• _Action item_
Nothing outside the range below should be printed. Output exactly the lines from the line with "Minor: [722,256,775,298] ->" to the line with "nicole@account: [515,534,775,649] ->", both included.

• _Data in this exercise_
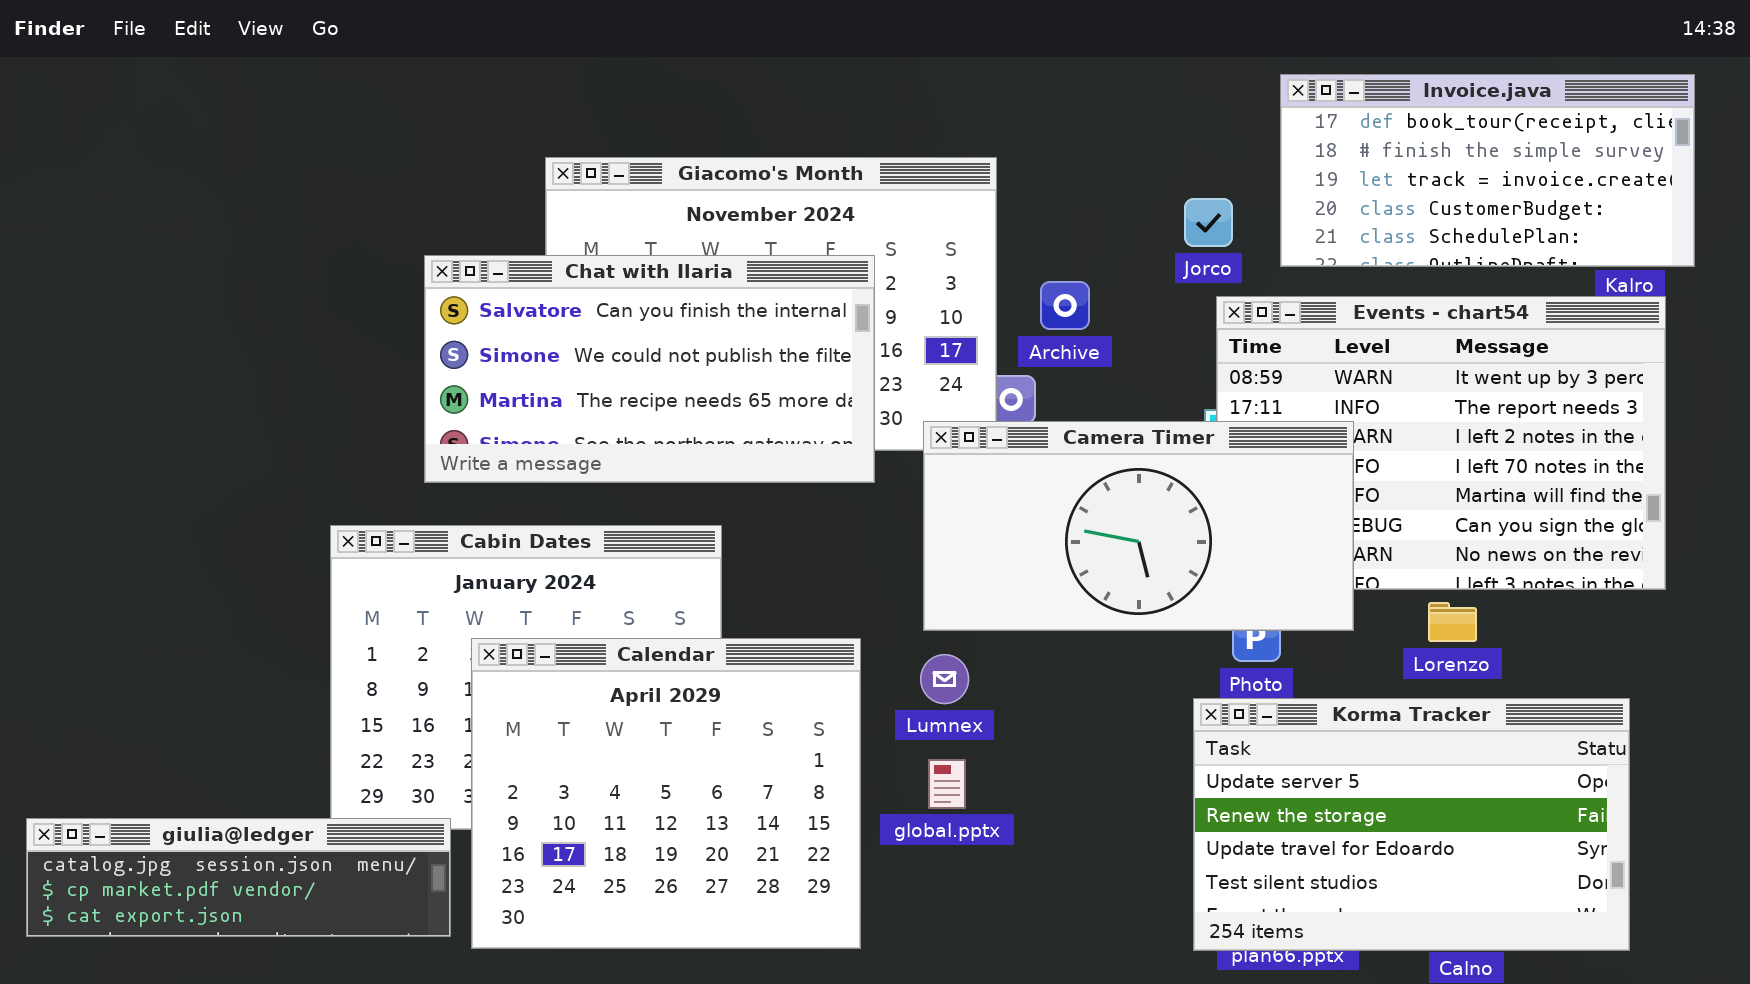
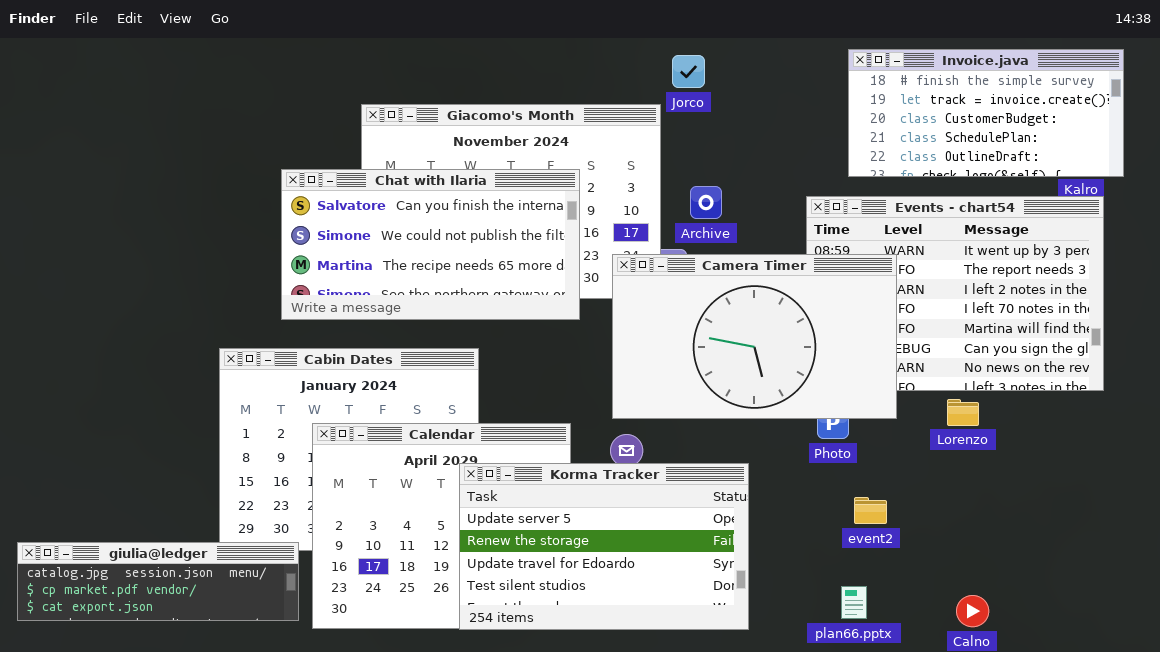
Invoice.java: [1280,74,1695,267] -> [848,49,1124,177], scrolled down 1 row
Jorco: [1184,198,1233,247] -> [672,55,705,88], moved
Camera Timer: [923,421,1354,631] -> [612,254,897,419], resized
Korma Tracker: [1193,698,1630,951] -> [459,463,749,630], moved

==

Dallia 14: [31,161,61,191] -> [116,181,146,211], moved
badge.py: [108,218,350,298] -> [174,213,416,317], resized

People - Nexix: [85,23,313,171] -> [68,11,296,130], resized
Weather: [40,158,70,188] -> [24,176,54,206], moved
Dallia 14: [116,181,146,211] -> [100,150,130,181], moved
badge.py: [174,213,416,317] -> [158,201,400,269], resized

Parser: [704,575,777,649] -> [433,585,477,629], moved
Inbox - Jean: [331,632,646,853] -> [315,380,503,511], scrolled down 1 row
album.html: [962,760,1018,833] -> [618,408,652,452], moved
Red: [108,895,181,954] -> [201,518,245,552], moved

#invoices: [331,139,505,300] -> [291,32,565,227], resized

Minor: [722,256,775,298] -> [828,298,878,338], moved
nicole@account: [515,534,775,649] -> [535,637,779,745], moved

• _Response to this task_
Minor: [722,256,775,298] -> [828,298,878,338], moved
nicole@account: [515,534,775,649] -> [535,637,779,745], moved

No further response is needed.